● **TASK DETAILS**: Your output should be the lines from the one with "(359, 369) = (420, 298): green" through the end of the entries below, set down word for word and nothing else.

● **MATERIAL FOR THIS TASK**:
Segment Open
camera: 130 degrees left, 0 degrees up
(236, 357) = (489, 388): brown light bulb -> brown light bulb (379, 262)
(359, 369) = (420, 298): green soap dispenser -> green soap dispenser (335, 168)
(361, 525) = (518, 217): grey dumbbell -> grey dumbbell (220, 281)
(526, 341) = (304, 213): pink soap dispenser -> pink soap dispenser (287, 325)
Segment Closed
● **WRITTEN ANSWER**:
(359, 369) = (420, 298): green soap dispenser -> green soap dispenser (335, 168)
(361, 525) = (518, 217): grey dumbbell -> grey dumbbell (220, 281)
(526, 341) = (304, 213): pink soap dispenser -> pink soap dispenser (287, 325)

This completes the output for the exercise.